Activity. Report how many lines in the records below hold the word "none". Add nothing to the number.

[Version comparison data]
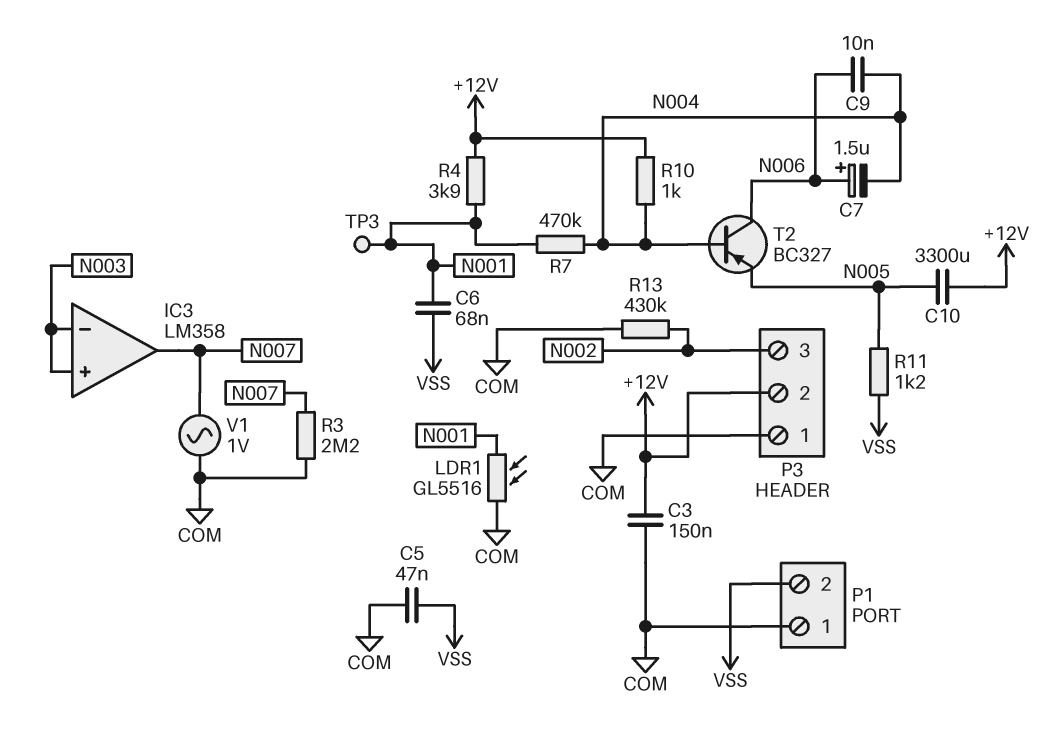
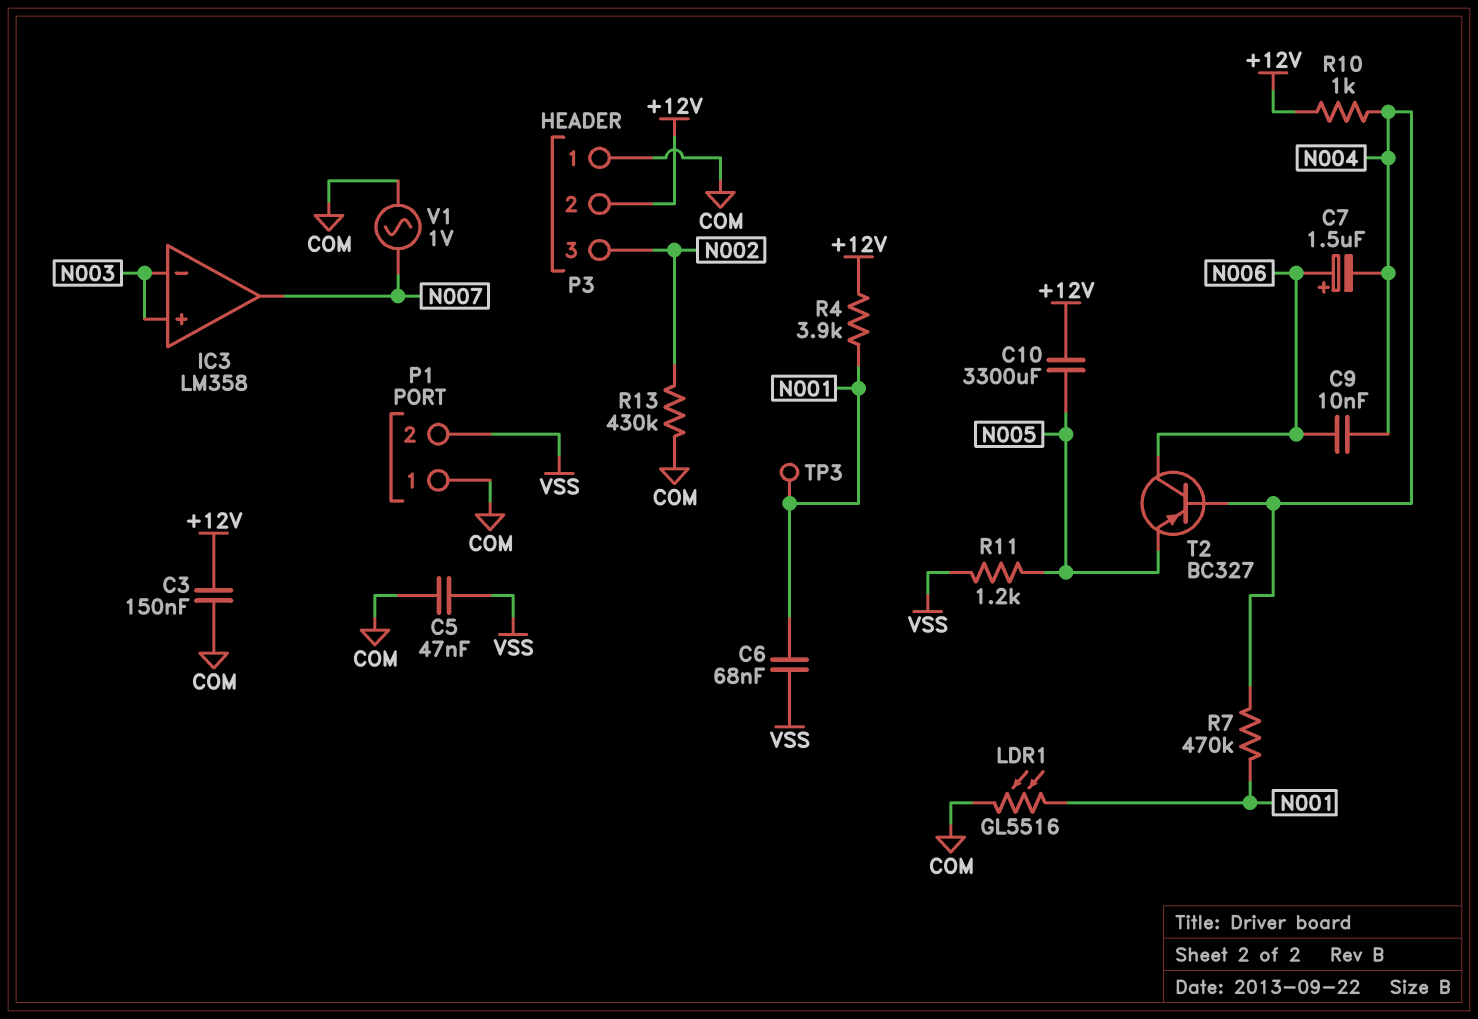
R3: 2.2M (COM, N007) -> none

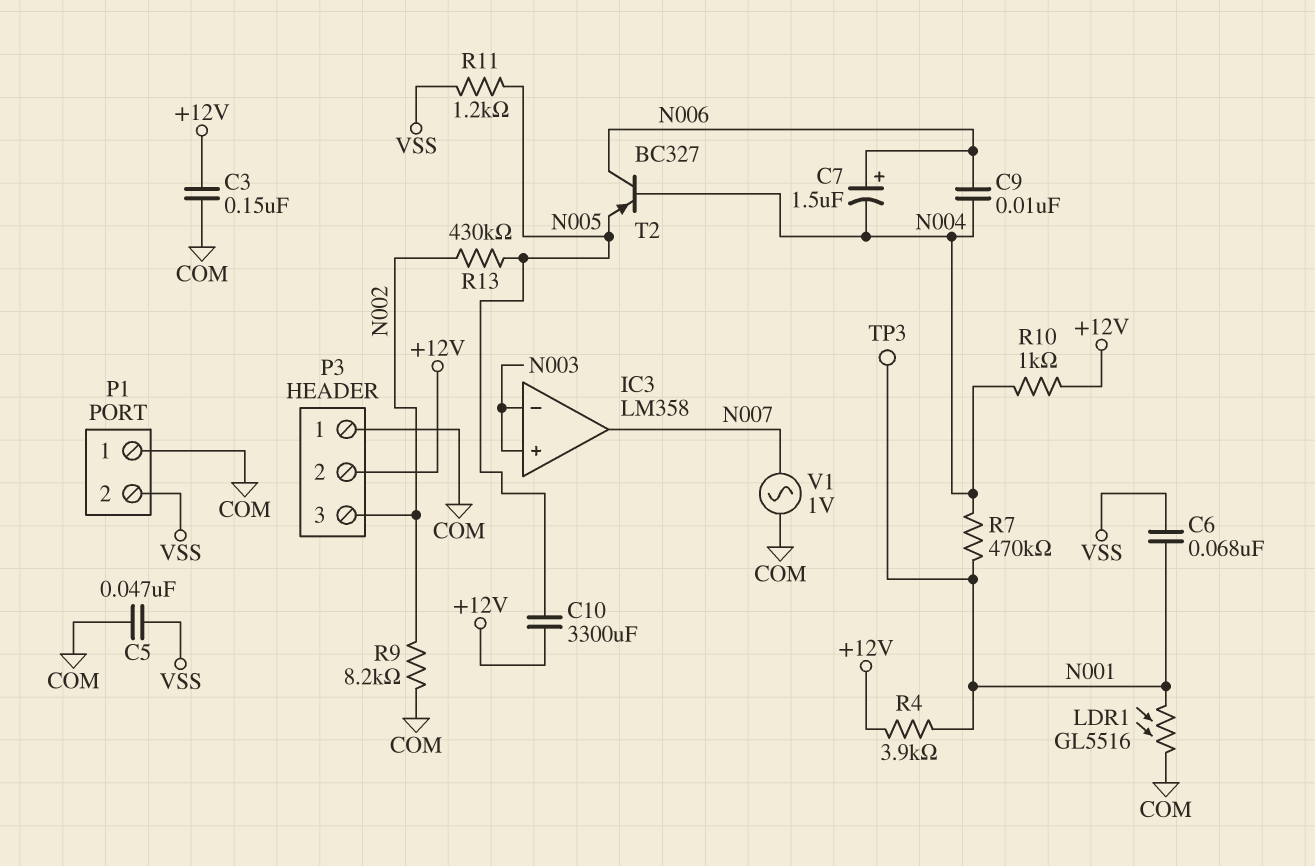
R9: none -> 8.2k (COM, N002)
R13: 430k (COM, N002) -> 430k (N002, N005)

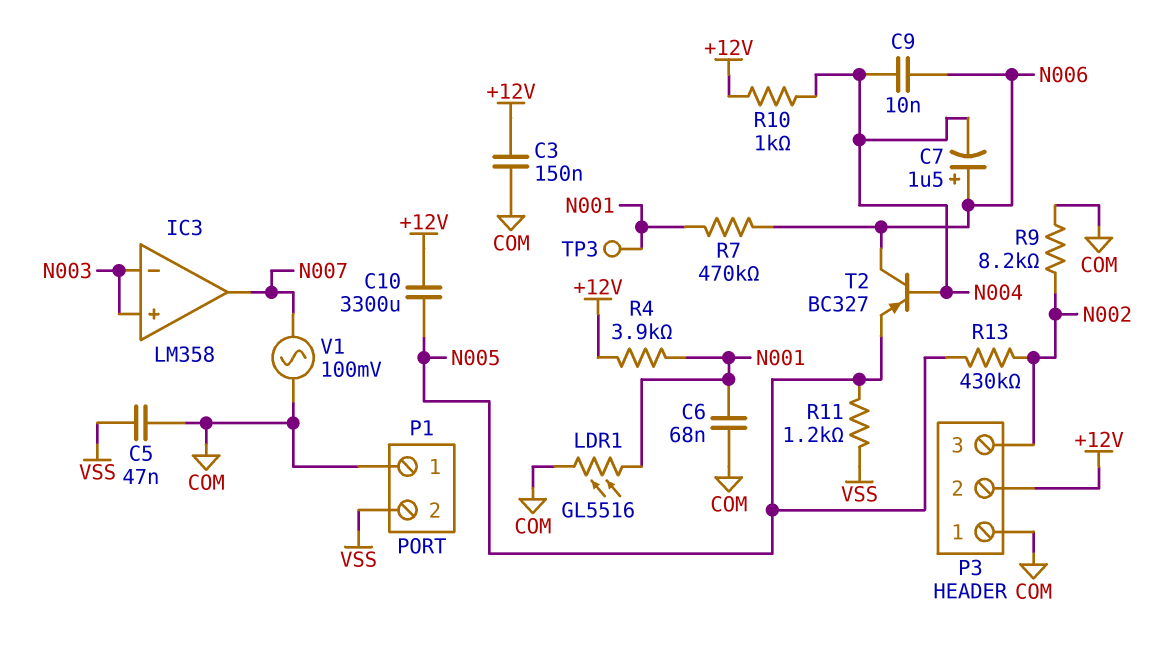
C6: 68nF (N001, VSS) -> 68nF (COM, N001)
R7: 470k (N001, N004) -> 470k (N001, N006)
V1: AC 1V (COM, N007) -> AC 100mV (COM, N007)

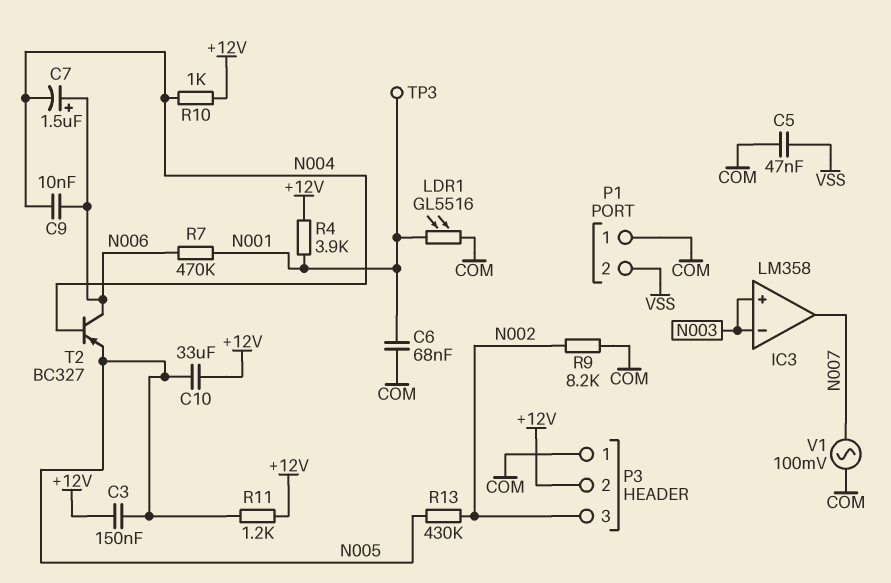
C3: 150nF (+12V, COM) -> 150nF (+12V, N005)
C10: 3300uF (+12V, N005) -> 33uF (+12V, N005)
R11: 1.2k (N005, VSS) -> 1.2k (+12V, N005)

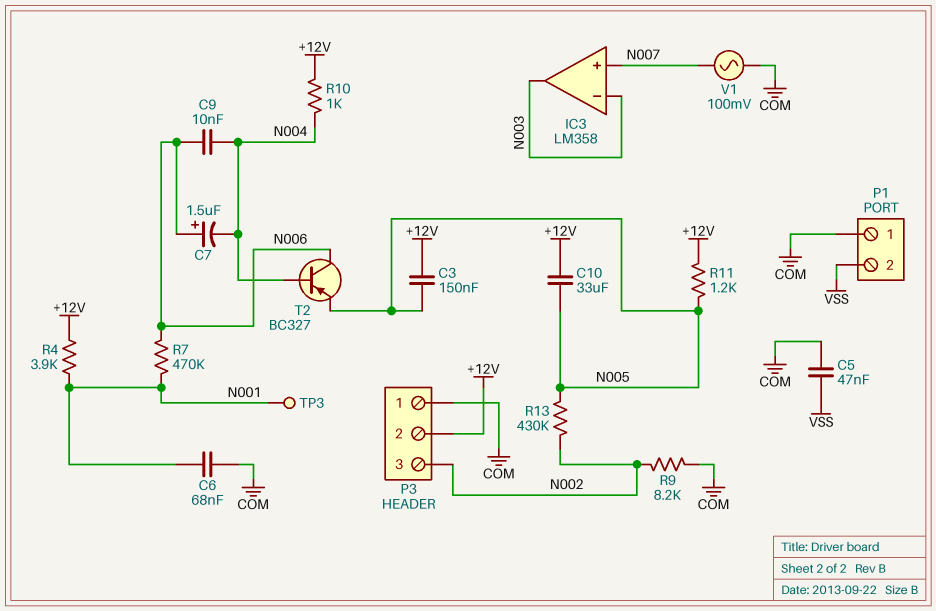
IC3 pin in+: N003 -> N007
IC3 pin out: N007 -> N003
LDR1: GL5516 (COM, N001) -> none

...

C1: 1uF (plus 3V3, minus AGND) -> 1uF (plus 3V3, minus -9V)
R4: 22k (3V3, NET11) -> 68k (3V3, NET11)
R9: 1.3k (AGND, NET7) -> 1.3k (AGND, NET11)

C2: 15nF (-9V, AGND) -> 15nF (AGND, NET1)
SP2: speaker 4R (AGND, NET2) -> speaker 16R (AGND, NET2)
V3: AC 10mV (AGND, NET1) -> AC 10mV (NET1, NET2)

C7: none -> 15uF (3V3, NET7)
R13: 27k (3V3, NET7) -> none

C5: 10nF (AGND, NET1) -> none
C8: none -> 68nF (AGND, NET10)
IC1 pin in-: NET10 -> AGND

Your response. 7